§ Work item: Below are the records; print them all without any alteration.

§ Source data:
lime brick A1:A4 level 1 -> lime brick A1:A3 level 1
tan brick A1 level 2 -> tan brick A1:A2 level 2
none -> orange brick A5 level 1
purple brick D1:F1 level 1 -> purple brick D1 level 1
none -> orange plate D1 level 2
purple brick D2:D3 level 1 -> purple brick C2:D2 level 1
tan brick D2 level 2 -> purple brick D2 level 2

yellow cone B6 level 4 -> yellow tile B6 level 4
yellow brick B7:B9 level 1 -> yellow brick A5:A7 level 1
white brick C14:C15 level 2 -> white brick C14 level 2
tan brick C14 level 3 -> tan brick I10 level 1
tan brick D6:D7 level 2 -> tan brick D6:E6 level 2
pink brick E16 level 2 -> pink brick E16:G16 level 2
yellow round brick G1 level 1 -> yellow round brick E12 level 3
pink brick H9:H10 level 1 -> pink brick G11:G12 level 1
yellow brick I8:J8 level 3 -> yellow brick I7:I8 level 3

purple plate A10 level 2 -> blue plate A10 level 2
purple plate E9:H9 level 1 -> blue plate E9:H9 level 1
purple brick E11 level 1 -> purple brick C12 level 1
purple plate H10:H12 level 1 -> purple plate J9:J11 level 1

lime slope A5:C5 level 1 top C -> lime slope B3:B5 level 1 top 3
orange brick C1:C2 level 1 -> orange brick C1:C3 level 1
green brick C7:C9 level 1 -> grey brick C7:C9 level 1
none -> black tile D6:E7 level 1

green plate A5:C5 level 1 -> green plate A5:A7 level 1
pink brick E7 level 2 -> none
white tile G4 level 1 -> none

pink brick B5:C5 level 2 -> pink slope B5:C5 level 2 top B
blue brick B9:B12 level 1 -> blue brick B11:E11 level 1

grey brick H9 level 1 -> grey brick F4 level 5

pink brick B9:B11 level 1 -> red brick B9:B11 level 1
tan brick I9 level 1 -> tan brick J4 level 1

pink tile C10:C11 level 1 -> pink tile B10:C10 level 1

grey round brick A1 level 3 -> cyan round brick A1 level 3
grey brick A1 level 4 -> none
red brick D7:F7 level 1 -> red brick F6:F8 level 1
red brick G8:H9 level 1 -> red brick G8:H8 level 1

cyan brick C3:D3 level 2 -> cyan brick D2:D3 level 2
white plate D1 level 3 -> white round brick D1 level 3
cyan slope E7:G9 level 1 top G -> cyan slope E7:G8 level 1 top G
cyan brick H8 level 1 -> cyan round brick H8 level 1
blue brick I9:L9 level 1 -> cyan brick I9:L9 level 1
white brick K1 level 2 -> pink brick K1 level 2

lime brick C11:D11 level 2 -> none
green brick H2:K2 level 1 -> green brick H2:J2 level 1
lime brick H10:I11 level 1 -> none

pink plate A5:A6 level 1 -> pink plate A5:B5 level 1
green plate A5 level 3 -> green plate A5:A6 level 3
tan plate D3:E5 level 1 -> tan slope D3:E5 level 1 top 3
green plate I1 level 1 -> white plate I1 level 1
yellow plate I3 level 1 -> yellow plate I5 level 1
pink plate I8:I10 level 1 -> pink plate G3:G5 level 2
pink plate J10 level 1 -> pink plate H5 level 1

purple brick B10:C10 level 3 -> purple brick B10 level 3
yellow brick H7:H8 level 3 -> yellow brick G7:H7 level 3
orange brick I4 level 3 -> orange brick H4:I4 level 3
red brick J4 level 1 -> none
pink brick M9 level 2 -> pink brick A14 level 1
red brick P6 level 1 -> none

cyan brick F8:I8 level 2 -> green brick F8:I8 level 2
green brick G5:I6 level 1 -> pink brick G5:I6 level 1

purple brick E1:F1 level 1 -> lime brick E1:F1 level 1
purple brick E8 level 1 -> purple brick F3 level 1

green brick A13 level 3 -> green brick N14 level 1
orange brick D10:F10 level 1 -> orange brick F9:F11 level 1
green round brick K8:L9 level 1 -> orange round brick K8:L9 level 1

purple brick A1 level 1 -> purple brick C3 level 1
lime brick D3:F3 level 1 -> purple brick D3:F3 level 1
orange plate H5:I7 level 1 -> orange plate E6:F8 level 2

§ Response to this exercise:
lime brick A1:A4 level 1 -> lime brick A1:A3 level 1
tan brick A1 level 2 -> tan brick A1:A2 level 2
none -> orange brick A5 level 1
purple brick D1:F1 level 1 -> purple brick D1 level 1
none -> orange plate D1 level 2
purple brick D2:D3 level 1 -> purple brick C2:D2 level 1
tan brick D2 level 2 -> purple brick D2 level 2

yellow cone B6 level 4 -> yellow tile B6 level 4
yellow brick B7:B9 level 1 -> yellow brick A5:A7 level 1
white brick C14:C15 level 2 -> white brick C14 level 2
tan brick C14 level 3 -> tan brick I10 level 1
tan brick D6:D7 level 2 -> tan brick D6:E6 level 2
pink brick E16 level 2 -> pink brick E16:G16 level 2
yellow round brick G1 level 1 -> yellow round brick E12 level 3
pink brick H9:H10 level 1 -> pink brick G11:G12 level 1
yellow brick I8:J8 level 3 -> yellow brick I7:I8 level 3

purple plate A10 level 2 -> blue plate A10 level 2
purple plate E9:H9 level 1 -> blue plate E9:H9 level 1
purple brick E11 level 1 -> purple brick C12 level 1
purple plate H10:H12 level 1 -> purple plate J9:J11 level 1

lime slope A5:C5 level 1 top C -> lime slope B3:B5 level 1 top 3
orange brick C1:C2 level 1 -> orange brick C1:C3 level 1
green brick C7:C9 level 1 -> grey brick C7:C9 level 1
none -> black tile D6:E7 level 1

green plate A5:C5 level 1 -> green plate A5:A7 level 1
pink brick E7 level 2 -> none
white tile G4 level 1 -> none

pink brick B5:C5 level 2 -> pink slope B5:C5 level 2 top B
blue brick B9:B12 level 1 -> blue brick B11:E11 level 1

grey brick H9 level 1 -> grey brick F4 level 5

pink brick B9:B11 level 1 -> red brick B9:B11 level 1
tan brick I9 level 1 -> tan brick J4 level 1

pink tile C10:C11 level 1 -> pink tile B10:C10 level 1

grey round brick A1 level 3 -> cyan round brick A1 level 3
grey brick A1 level 4 -> none
red brick D7:F7 level 1 -> red brick F6:F8 level 1
red brick G8:H9 level 1 -> red brick G8:H8 level 1

cyan brick C3:D3 level 2 -> cyan brick D2:D3 level 2
white plate D1 level 3 -> white round brick D1 level 3
cyan slope E7:G9 level 1 top G -> cyan slope E7:G8 level 1 top G
cyan brick H8 level 1 -> cyan round brick H8 level 1
blue brick I9:L9 level 1 -> cyan brick I9:L9 level 1
white brick K1 level 2 -> pink brick K1 level 2

lime brick C11:D11 level 2 -> none
green brick H2:K2 level 1 -> green brick H2:J2 level 1
lime brick H10:I11 level 1 -> none

pink plate A5:A6 level 1 -> pink plate A5:B5 level 1
green plate A5 level 3 -> green plate A5:A6 level 3
tan plate D3:E5 level 1 -> tan slope D3:E5 level 1 top 3
green plate I1 level 1 -> white plate I1 level 1
yellow plate I3 level 1 -> yellow plate I5 level 1
pink plate I8:I10 level 1 -> pink plate G3:G5 level 2
pink plate J10 level 1 -> pink plate H5 level 1

purple brick B10:C10 level 3 -> purple brick B10 level 3
yellow brick H7:H8 level 3 -> yellow brick G7:H7 level 3
orange brick I4 level 3 -> orange brick H4:I4 level 3
red brick J4 level 1 -> none
pink brick M9 level 2 -> pink brick A14 level 1
red brick P6 level 1 -> none

cyan brick F8:I8 level 2 -> green brick F8:I8 level 2
green brick G5:I6 level 1 -> pink brick G5:I6 level 1

purple brick E1:F1 level 1 -> lime brick E1:F1 level 1
purple brick E8 level 1 -> purple brick F3 level 1

green brick A13 level 3 -> green brick N14 level 1
orange brick D10:F10 level 1 -> orange brick F9:F11 level 1
green round brick K8:L9 level 1 -> orange round brick K8:L9 level 1

purple brick A1 level 1 -> purple brick C3 level 1
lime brick D3:F3 level 1 -> purple brick D3:F3 level 1
orange plate H5:I7 level 1 -> orange plate E6:F8 level 2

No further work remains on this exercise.